## Work required
Repeat every line of the data exactly, but not the pictures.
───
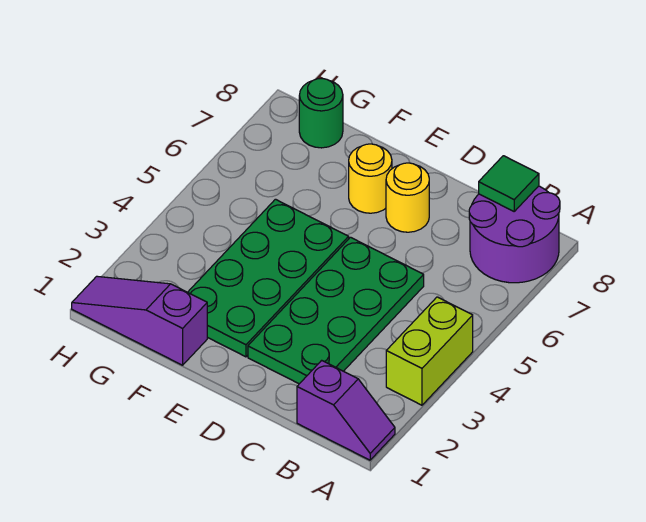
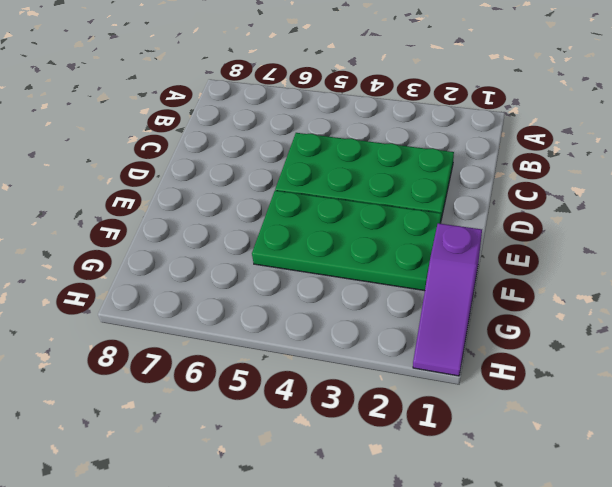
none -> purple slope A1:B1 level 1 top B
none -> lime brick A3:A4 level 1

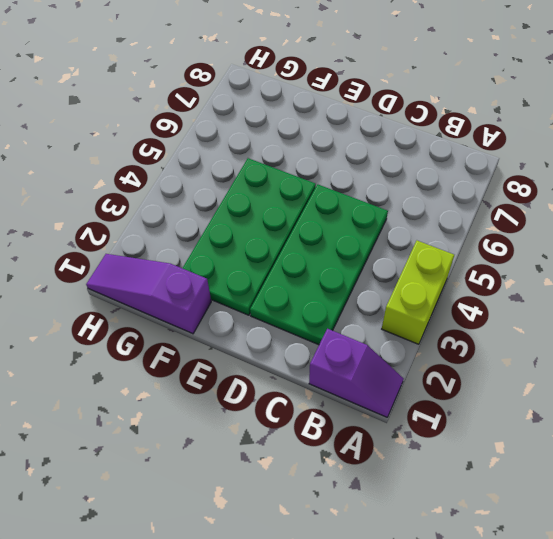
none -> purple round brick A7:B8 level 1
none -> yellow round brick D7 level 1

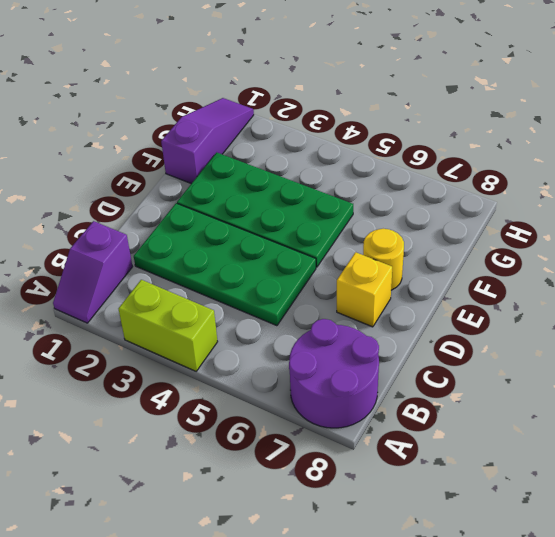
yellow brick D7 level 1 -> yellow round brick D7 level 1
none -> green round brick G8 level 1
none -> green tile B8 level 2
───
## Exercise answer
none -> purple slope A1:B1 level 1 top B
none -> lime brick A3:A4 level 1

none -> purple round brick A7:B8 level 1
none -> yellow round brick D7 level 1

yellow brick D7 level 1 -> yellow round brick D7 level 1
none -> green round brick G8 level 1
none -> green tile B8 level 2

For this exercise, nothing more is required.